What this task involves |
Every line with the string "none" in it belongs in your answer, so copy them all from the data.

Records from a dataset |
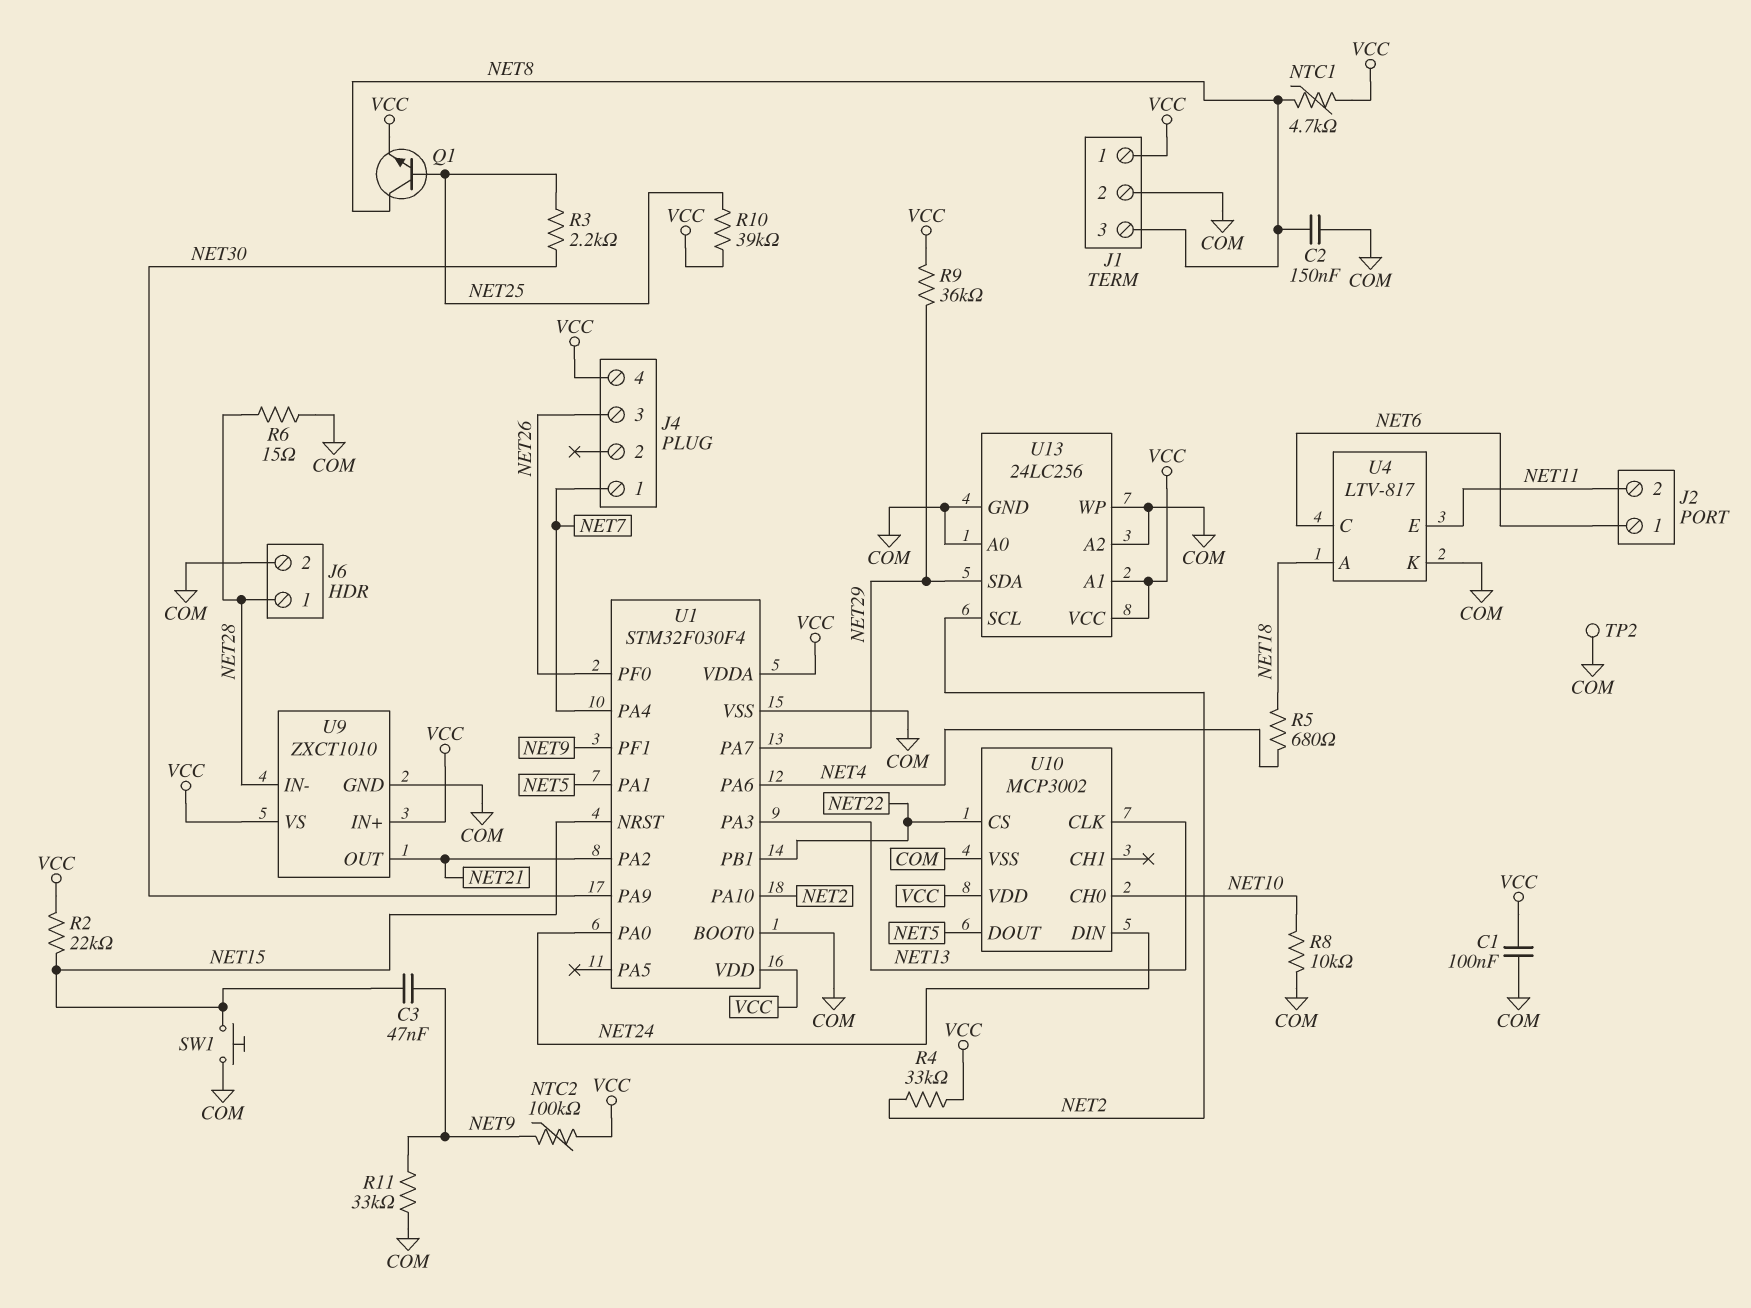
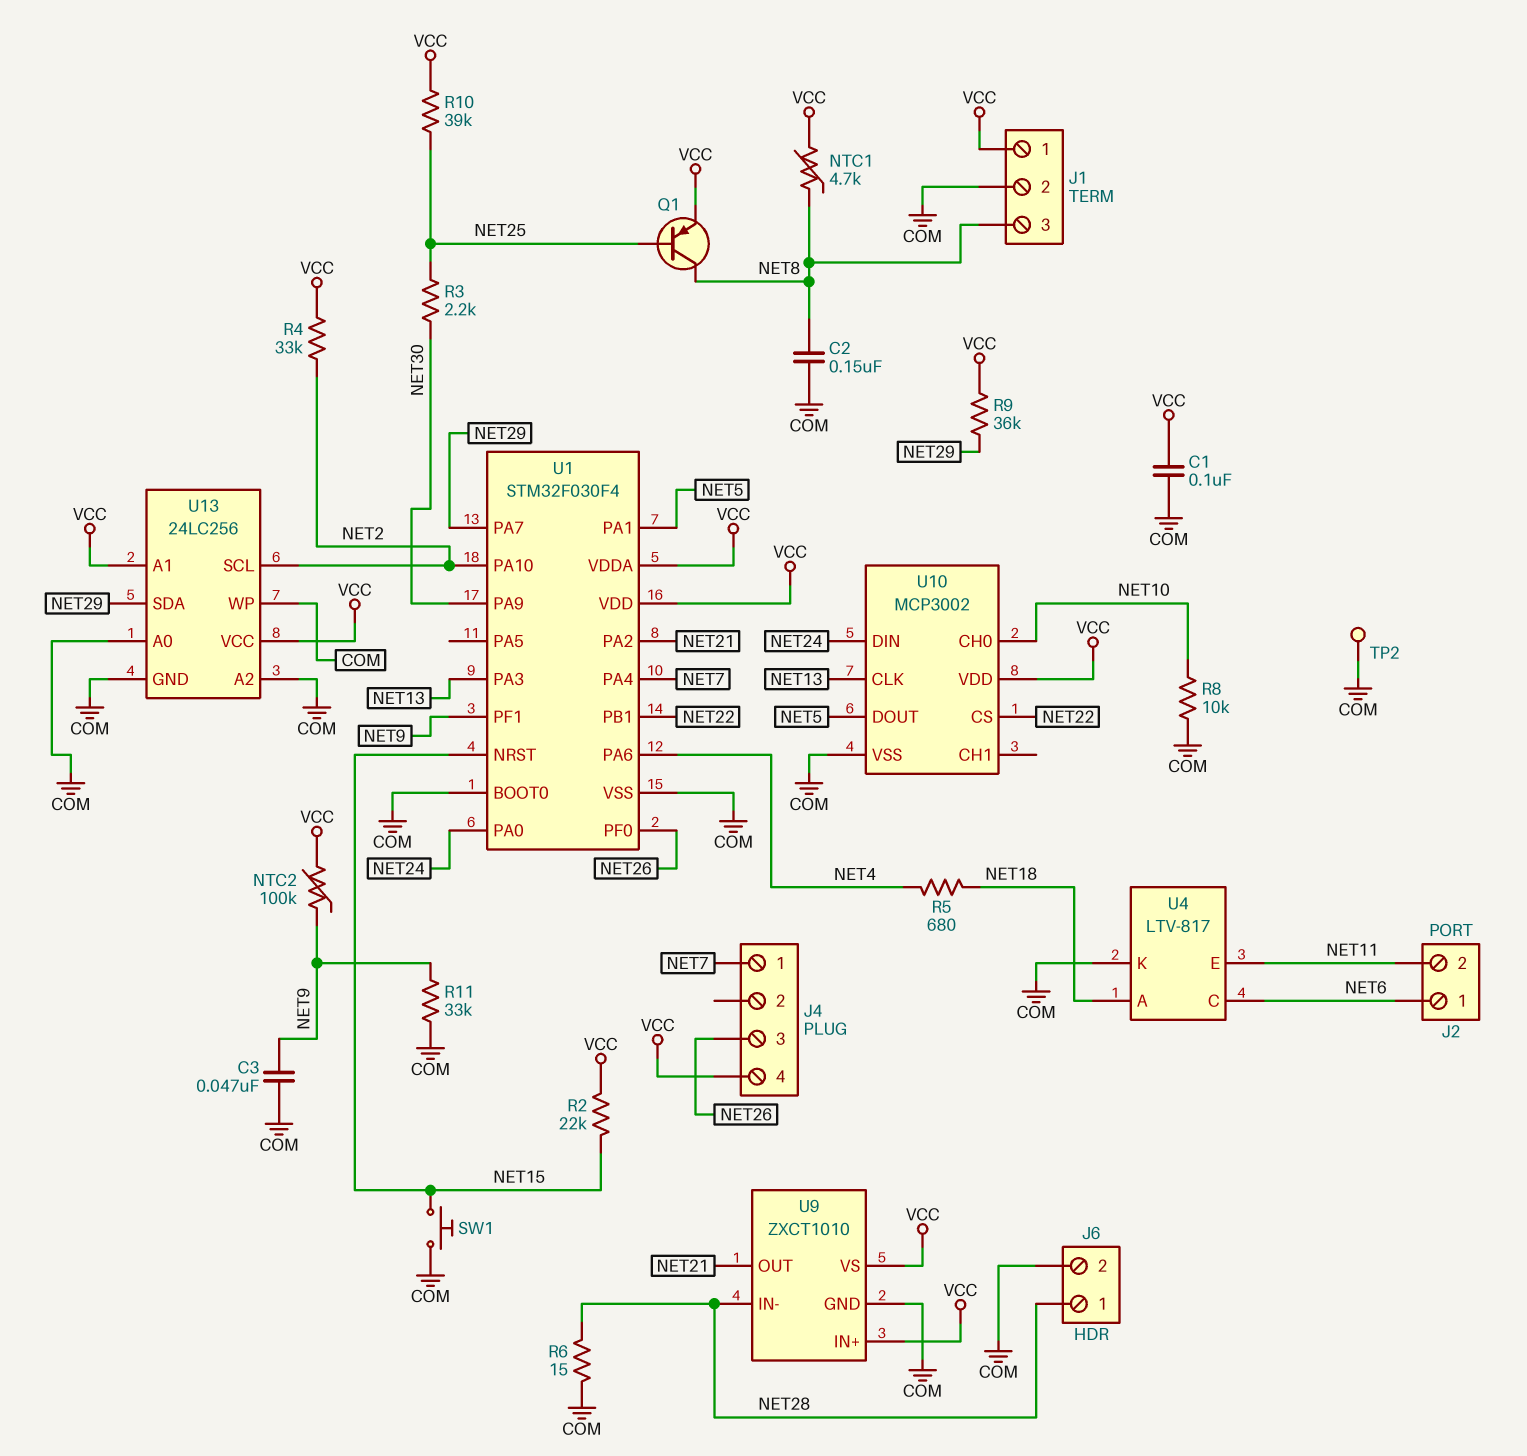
C3: 47nF (NET9, NET15) -> 47nF (COM, NET9)
Q1: NPN (B NET25, C NET8, E VCC) -> PNP (B NET25, C NET8, E VCC)

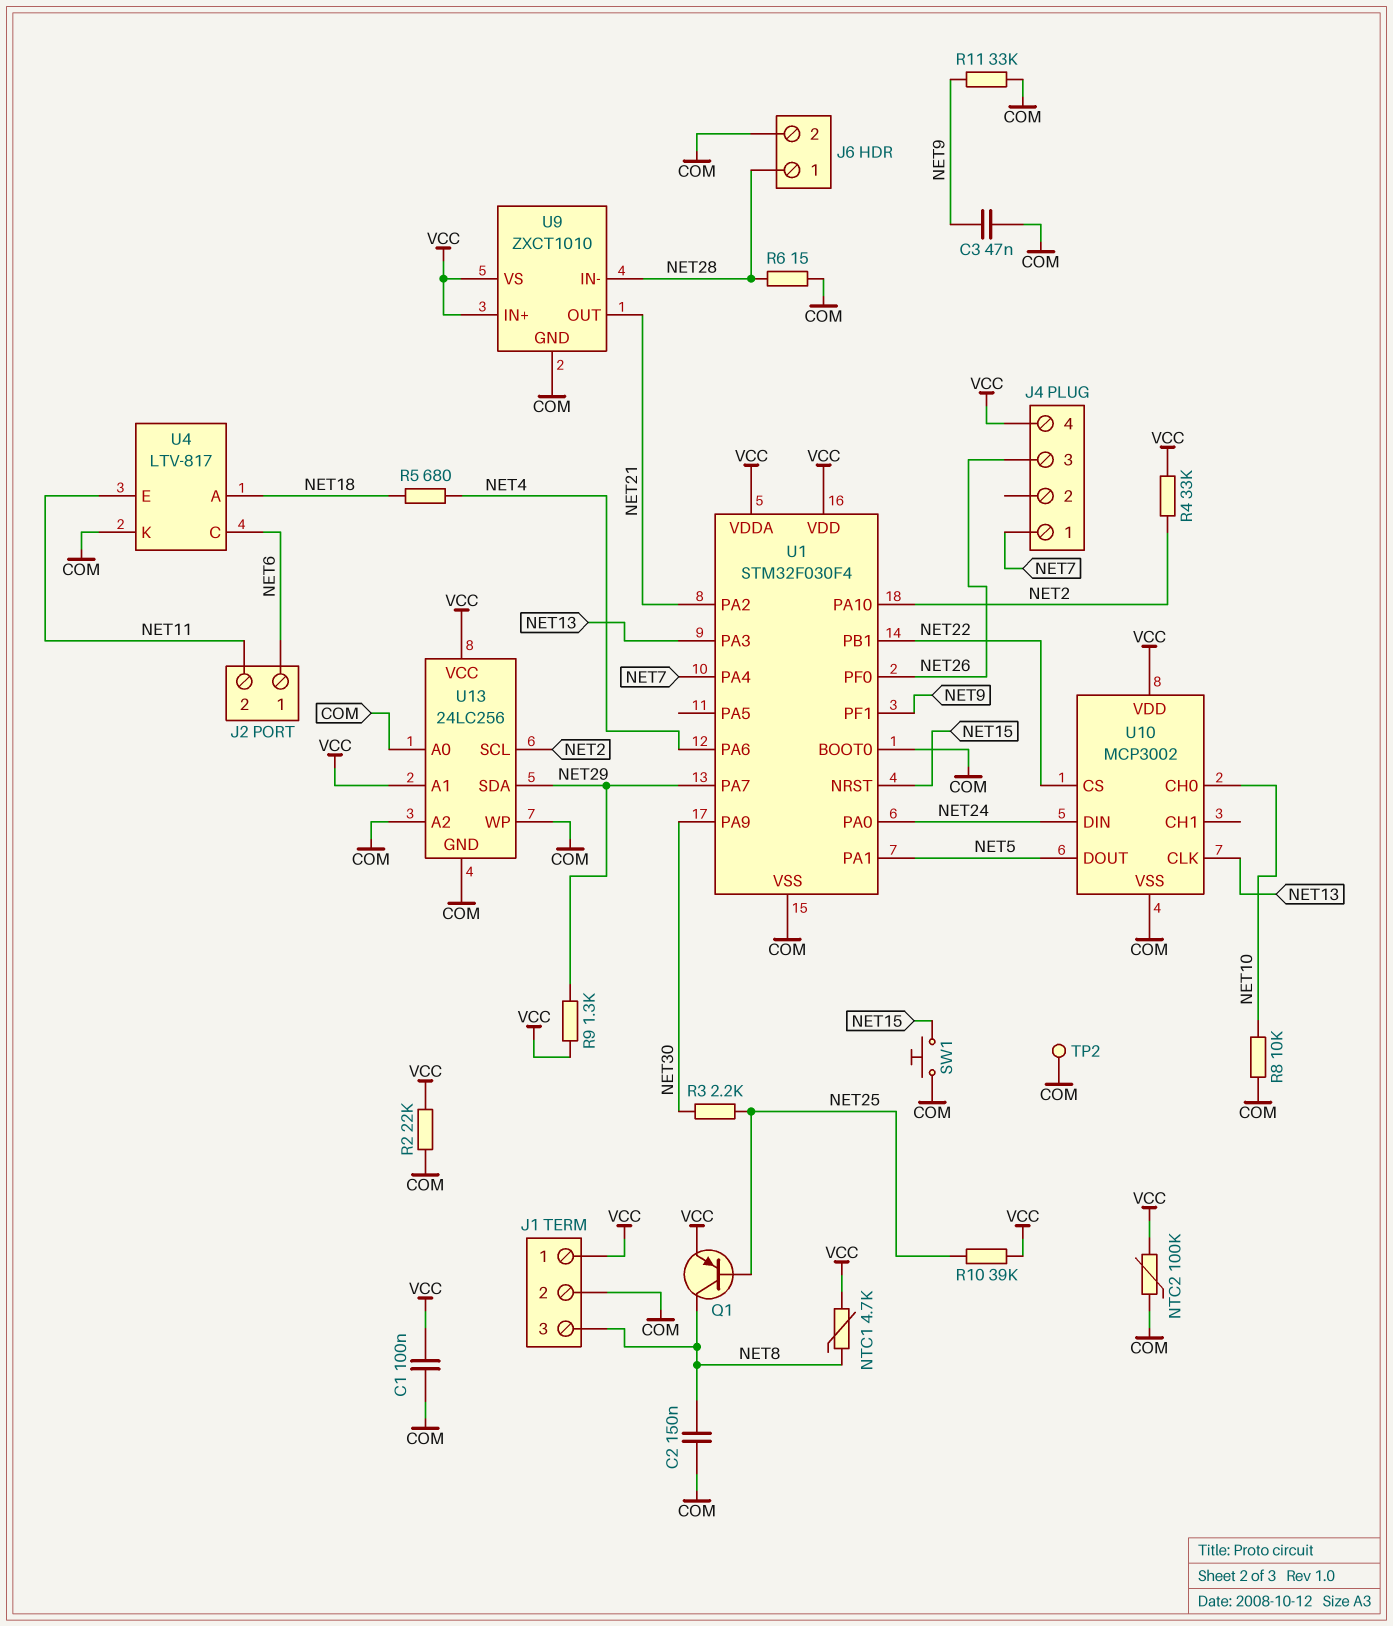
NTC2: 100k (NET9, VCC) -> 100k (COM, VCC)
R2: 22k (NET15, VCC) -> 22k (COM, VCC)
R9: 36k (NET29, VCC) -> 1.3k (NET29, VCC)

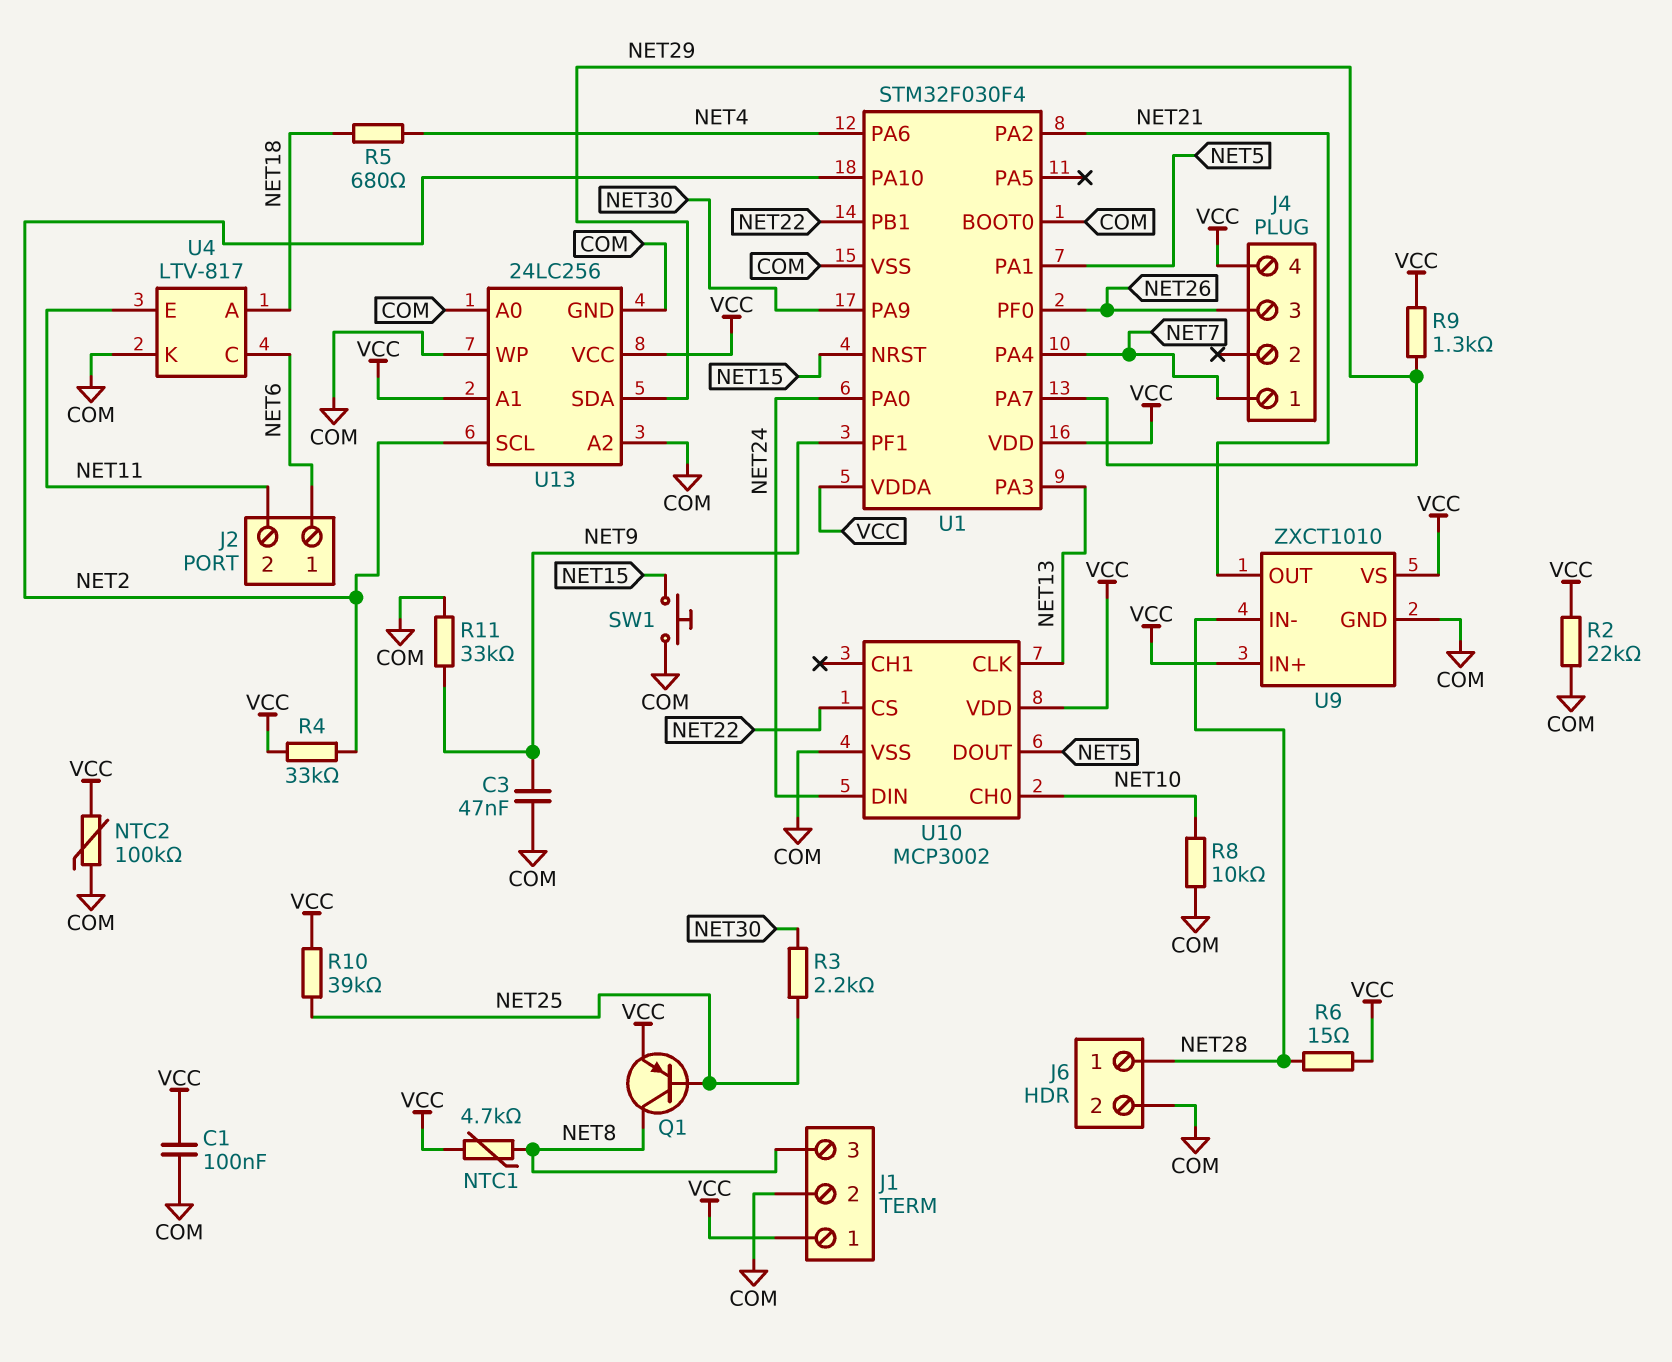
C2: 150nF (COM, NET8) -> none
R6: 15 (COM, NET28) -> 15 (NET28, VCC)
TP2: test point (COM) -> none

Answer to the problem |
C2: 150nF (COM, NET8) -> none
TP2: test point (COM) -> none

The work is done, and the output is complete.